*Task objective:*
Exactly as shown below, retype every line of the data.

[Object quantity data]
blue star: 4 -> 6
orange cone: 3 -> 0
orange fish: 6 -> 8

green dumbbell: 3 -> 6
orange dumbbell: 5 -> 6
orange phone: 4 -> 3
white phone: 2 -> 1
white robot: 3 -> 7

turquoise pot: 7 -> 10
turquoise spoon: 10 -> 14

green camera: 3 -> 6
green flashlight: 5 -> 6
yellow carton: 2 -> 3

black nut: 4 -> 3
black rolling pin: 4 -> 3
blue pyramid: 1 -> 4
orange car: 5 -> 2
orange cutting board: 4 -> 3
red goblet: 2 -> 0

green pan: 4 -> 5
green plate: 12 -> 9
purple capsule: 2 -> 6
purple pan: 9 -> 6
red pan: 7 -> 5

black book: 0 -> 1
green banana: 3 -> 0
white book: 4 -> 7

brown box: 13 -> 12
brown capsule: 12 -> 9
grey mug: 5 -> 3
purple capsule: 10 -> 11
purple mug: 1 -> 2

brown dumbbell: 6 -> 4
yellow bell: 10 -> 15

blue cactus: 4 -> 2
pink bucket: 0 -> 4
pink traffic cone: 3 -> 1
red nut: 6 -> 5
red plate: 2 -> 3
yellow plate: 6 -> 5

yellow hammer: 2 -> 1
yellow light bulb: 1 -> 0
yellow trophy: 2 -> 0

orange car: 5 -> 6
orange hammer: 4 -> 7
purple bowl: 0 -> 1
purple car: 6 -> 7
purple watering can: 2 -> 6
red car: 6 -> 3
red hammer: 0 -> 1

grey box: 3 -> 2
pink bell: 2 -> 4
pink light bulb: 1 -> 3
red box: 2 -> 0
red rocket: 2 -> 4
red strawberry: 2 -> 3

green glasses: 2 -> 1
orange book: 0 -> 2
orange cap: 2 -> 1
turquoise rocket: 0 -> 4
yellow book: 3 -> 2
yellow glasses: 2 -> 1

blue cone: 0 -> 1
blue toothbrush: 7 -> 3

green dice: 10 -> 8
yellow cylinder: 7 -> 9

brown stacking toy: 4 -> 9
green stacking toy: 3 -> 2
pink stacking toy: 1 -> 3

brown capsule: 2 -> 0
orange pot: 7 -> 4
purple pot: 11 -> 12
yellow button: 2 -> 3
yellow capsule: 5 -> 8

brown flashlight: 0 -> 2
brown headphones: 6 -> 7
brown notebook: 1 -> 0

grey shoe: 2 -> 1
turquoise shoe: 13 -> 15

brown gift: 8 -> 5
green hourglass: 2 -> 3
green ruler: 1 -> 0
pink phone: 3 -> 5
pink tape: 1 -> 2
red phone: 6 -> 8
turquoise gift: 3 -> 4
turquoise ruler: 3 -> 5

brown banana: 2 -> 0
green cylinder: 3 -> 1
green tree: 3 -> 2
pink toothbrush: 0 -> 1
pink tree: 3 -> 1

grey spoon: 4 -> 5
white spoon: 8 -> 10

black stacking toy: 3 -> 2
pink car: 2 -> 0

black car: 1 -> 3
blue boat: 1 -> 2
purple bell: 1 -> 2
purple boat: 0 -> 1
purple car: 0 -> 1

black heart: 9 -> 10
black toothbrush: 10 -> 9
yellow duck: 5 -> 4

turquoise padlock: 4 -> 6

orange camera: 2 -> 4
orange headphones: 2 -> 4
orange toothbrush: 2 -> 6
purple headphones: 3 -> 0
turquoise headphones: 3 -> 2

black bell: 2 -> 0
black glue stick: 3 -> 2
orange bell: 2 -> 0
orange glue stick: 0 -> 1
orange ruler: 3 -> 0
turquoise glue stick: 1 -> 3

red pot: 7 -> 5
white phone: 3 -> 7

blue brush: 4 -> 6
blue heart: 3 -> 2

*Exercise solution:*
blue star: 4 -> 6
orange cone: 3 -> 0
orange fish: 6 -> 8

green dumbbell: 3 -> 6
orange dumbbell: 5 -> 6
orange phone: 4 -> 3
white phone: 2 -> 1
white robot: 3 -> 7

turquoise pot: 7 -> 10
turquoise spoon: 10 -> 14

green camera: 3 -> 6
green flashlight: 5 -> 6
yellow carton: 2 -> 3

black nut: 4 -> 3
black rolling pin: 4 -> 3
blue pyramid: 1 -> 4
orange car: 5 -> 2
orange cutting board: 4 -> 3
red goblet: 2 -> 0

green pan: 4 -> 5
green plate: 12 -> 9
purple capsule: 2 -> 6
purple pan: 9 -> 6
red pan: 7 -> 5

black book: 0 -> 1
green banana: 3 -> 0
white book: 4 -> 7

brown box: 13 -> 12
brown capsule: 12 -> 9
grey mug: 5 -> 3
purple capsule: 10 -> 11
purple mug: 1 -> 2

brown dumbbell: 6 -> 4
yellow bell: 10 -> 15

blue cactus: 4 -> 2
pink bucket: 0 -> 4
pink traffic cone: 3 -> 1
red nut: 6 -> 5
red plate: 2 -> 3
yellow plate: 6 -> 5

yellow hammer: 2 -> 1
yellow light bulb: 1 -> 0
yellow trophy: 2 -> 0

orange car: 5 -> 6
orange hammer: 4 -> 7
purple bowl: 0 -> 1
purple car: 6 -> 7
purple watering can: 2 -> 6
red car: 6 -> 3
red hammer: 0 -> 1

grey box: 3 -> 2
pink bell: 2 -> 4
pink light bulb: 1 -> 3
red box: 2 -> 0
red rocket: 2 -> 4
red strawberry: 2 -> 3

green glasses: 2 -> 1
orange book: 0 -> 2
orange cap: 2 -> 1
turquoise rocket: 0 -> 4
yellow book: 3 -> 2
yellow glasses: 2 -> 1

blue cone: 0 -> 1
blue toothbrush: 7 -> 3

green dice: 10 -> 8
yellow cylinder: 7 -> 9

brown stacking toy: 4 -> 9
green stacking toy: 3 -> 2
pink stacking toy: 1 -> 3

brown capsule: 2 -> 0
orange pot: 7 -> 4
purple pot: 11 -> 12
yellow button: 2 -> 3
yellow capsule: 5 -> 8

brown flashlight: 0 -> 2
brown headphones: 6 -> 7
brown notebook: 1 -> 0

grey shoe: 2 -> 1
turquoise shoe: 13 -> 15

brown gift: 8 -> 5
green hourglass: 2 -> 3
green ruler: 1 -> 0
pink phone: 3 -> 5
pink tape: 1 -> 2
red phone: 6 -> 8
turquoise gift: 3 -> 4
turquoise ruler: 3 -> 5

brown banana: 2 -> 0
green cylinder: 3 -> 1
green tree: 3 -> 2
pink toothbrush: 0 -> 1
pink tree: 3 -> 1

grey spoon: 4 -> 5
white spoon: 8 -> 10

black stacking toy: 3 -> 2
pink car: 2 -> 0

black car: 1 -> 3
blue boat: 1 -> 2
purple bell: 1 -> 2
purple boat: 0 -> 1
purple car: 0 -> 1

black heart: 9 -> 10
black toothbrush: 10 -> 9
yellow duck: 5 -> 4

turquoise padlock: 4 -> 6

orange camera: 2 -> 4
orange headphones: 2 -> 4
orange toothbrush: 2 -> 6
purple headphones: 3 -> 0
turquoise headphones: 3 -> 2

black bell: 2 -> 0
black glue stick: 3 -> 2
orange bell: 2 -> 0
orange glue stick: 0 -> 1
orange ruler: 3 -> 0
turquoise glue stick: 1 -> 3

red pot: 7 -> 5
white phone: 3 -> 7

blue brush: 4 -> 6
blue heart: 3 -> 2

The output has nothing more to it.